TASK PROMPT: Each record must be printed exactly as given.

-.-.-

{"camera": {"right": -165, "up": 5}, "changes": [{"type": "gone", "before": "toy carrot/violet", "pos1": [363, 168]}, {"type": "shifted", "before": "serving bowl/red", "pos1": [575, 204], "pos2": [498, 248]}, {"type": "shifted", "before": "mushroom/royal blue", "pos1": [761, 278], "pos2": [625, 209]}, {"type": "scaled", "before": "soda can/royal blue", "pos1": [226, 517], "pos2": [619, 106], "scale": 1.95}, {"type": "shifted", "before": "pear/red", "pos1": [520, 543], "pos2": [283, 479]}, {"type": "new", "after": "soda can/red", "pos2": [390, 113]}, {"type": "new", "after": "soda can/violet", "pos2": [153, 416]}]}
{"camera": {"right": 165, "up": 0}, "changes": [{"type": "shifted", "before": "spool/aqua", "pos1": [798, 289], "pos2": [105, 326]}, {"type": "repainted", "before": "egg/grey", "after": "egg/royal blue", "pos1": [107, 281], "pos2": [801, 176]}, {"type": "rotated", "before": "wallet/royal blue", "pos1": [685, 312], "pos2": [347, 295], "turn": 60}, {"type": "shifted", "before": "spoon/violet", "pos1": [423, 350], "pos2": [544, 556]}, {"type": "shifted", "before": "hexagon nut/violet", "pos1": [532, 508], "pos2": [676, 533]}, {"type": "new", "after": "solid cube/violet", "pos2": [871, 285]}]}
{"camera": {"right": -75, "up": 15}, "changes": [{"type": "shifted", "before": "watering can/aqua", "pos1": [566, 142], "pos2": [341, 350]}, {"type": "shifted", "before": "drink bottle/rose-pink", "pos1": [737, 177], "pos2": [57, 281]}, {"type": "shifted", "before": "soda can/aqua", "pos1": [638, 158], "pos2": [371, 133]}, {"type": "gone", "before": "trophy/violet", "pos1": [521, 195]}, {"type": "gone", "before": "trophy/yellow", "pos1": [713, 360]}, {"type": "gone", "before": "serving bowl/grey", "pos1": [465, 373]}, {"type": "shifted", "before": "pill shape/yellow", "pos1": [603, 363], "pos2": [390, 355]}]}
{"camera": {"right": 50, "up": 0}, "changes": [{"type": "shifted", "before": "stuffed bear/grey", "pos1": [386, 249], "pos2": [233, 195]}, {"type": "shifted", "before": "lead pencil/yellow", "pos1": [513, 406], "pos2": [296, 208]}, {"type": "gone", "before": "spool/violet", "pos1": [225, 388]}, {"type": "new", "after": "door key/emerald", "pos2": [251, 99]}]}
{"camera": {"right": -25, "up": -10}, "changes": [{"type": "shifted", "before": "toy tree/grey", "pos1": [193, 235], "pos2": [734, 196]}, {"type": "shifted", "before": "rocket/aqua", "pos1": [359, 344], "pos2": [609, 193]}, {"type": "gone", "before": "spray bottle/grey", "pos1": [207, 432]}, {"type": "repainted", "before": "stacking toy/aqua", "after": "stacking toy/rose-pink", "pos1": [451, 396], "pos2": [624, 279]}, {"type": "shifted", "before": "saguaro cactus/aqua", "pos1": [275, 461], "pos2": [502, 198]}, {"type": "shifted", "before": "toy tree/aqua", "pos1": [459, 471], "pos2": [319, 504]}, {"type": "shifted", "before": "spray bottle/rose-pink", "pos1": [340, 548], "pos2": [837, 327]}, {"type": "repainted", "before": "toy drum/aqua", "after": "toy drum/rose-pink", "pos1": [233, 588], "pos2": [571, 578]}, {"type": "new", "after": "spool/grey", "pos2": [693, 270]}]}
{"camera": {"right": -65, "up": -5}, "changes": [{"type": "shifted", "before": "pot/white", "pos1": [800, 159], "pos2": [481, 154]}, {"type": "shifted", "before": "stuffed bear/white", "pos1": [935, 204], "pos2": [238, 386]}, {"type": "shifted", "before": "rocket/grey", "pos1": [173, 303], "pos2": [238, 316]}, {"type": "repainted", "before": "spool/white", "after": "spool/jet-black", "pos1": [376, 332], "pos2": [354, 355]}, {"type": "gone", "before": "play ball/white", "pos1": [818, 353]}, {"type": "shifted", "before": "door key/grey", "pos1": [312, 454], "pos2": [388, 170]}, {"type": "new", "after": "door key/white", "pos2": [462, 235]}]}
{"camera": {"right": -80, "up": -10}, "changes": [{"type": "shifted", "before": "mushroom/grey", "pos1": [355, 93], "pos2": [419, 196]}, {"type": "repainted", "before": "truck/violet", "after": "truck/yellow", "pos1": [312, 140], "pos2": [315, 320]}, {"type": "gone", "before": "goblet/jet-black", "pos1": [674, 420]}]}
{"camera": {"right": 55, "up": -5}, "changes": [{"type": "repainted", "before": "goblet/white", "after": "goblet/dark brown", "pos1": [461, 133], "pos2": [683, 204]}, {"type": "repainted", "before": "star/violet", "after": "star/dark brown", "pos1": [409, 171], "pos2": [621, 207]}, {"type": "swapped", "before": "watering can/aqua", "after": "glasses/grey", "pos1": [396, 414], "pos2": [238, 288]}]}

-.-.-

WRITTEN SOLUTION:
{"camera": {"right": -165, "up": 5}, "changes": [{"type": "gone", "before": "toy carrot/violet", "pos1": [363, 168]}, {"type": "shifted", "before": "serving bowl/red", "pos1": [575, 204], "pos2": [498, 248]}, {"type": "shifted", "before": "mushroom/royal blue", "pos1": [761, 278], "pos2": [625, 209]}, {"type": "scaled", "before": "soda can/royal blue", "pos1": [226, 517], "pos2": [619, 106], "scale": 1.95}, {"type": "shifted", "before": "pear/red", "pos1": [520, 543], "pos2": [283, 479]}, {"type": "new", "after": "soda can/red", "pos2": [390, 113]}, {"type": "new", "after": "soda can/violet", "pos2": [153, 416]}]}
{"camera": {"right": 165, "up": 0}, "changes": [{"type": "shifted", "before": "spool/aqua", "pos1": [798, 289], "pos2": [105, 326]}, {"type": "repainted", "before": "egg/grey", "after": "egg/royal blue", "pos1": [107, 281], "pos2": [801, 176]}, {"type": "rotated", "before": "wallet/royal blue", "pos1": [685, 312], "pos2": [347, 295], "turn": 60}, {"type": "shifted", "before": "spoon/violet", "pos1": [423, 350], "pos2": [544, 556]}, {"type": "shifted", "before": "hexagon nut/violet", "pos1": [532, 508], "pos2": [676, 533]}, {"type": "new", "after": "solid cube/violet", "pos2": [871, 285]}]}
{"camera": {"right": -75, "up": 15}, "changes": [{"type": "shifted", "before": "watering can/aqua", "pos1": [566, 142], "pos2": [341, 350]}, {"type": "shifted", "before": "drink bottle/rose-pink", "pos1": [737, 177], "pos2": [57, 281]}, {"type": "shifted", "before": "soda can/aqua", "pos1": [638, 158], "pos2": [371, 133]}, {"type": "gone", "before": "trophy/violet", "pos1": [521, 195]}, {"type": "gone", "before": "trophy/yellow", "pos1": [713, 360]}, {"type": "gone", "before": "serving bowl/grey", "pos1": [465, 373]}, {"type": "shifted", "before": "pill shape/yellow", "pos1": [603, 363], "pos2": [390, 355]}]}
{"camera": {"right": 50, "up": 0}, "changes": [{"type": "shifted", "before": "stuffed bear/grey", "pos1": [386, 249], "pos2": [233, 195]}, {"type": "shifted", "before": "lead pencil/yellow", "pos1": [513, 406], "pos2": [296, 208]}, {"type": "gone", "before": "spool/violet", "pos1": [225, 388]}, {"type": "new", "after": "door key/emerald", "pos2": [251, 99]}]}
{"camera": {"right": -25, "up": -10}, "changes": [{"type": "shifted", "before": "toy tree/grey", "pos1": [193, 235], "pos2": [734, 196]}, {"type": "shifted", "before": "rocket/aqua", "pos1": [359, 344], "pos2": [609, 193]}, {"type": "gone", "before": "spray bottle/grey", "pos1": [207, 432]}, {"type": "repainted", "before": "stacking toy/aqua", "after": "stacking toy/rose-pink", "pos1": [451, 396], "pos2": [624, 279]}, {"type": "shifted", "before": "saguaro cactus/aqua", "pos1": [275, 461], "pos2": [502, 198]}, {"type": "shifted", "before": "toy tree/aqua", "pos1": [459, 471], "pos2": [319, 504]}, {"type": "shifted", "before": "spray bottle/rose-pink", "pos1": [340, 548], "pos2": [837, 327]}, {"type": "repainted", "before": "toy drum/aqua", "after": "toy drum/rose-pink", "pos1": [233, 588], "pos2": [571, 578]}, {"type": "new", "after": "spool/grey", "pos2": [693, 270]}]}
{"camera": {"right": -65, "up": -5}, "changes": [{"type": "shifted", "before": "pot/white", "pos1": [800, 159], "pos2": [481, 154]}, {"type": "shifted", "before": "stuffed bear/white", "pos1": [935, 204], "pos2": [238, 386]}, {"type": "shifted", "before": "rocket/grey", "pos1": [173, 303], "pos2": [238, 316]}, {"type": "repainted", "before": "spool/white", "after": "spool/jet-black", "pos1": [376, 332], "pos2": [354, 355]}, {"type": "gone", "before": "play ball/white", "pos1": [818, 353]}, {"type": "shifted", "before": "door key/grey", "pos1": [312, 454], "pos2": [388, 170]}, {"type": "new", "after": "door key/white", "pos2": [462, 235]}]}
{"camera": {"right": -80, "up": -10}, "changes": [{"type": "shifted", "before": "mushroom/grey", "pos1": [355, 93], "pos2": [419, 196]}, {"type": "repainted", "before": "truck/violet", "after": "truck/yellow", "pos1": [312, 140], "pos2": [315, 320]}, {"type": "gone", "before": "goblet/jet-black", "pos1": [674, 420]}]}
{"camera": {"right": 55, "up": -5}, "changes": [{"type": "repainted", "before": "goblet/white", "after": "goblet/dark brown", "pos1": [461, 133], "pos2": [683, 204]}, {"type": "repainted", "before": "star/violet", "after": "star/dark brown", "pos1": [409, 171], "pos2": [621, 207]}, {"type": "swapped", "before": "watering can/aqua", "after": "glasses/grey", "pos1": [396, 414], "pos2": [238, 288]}]}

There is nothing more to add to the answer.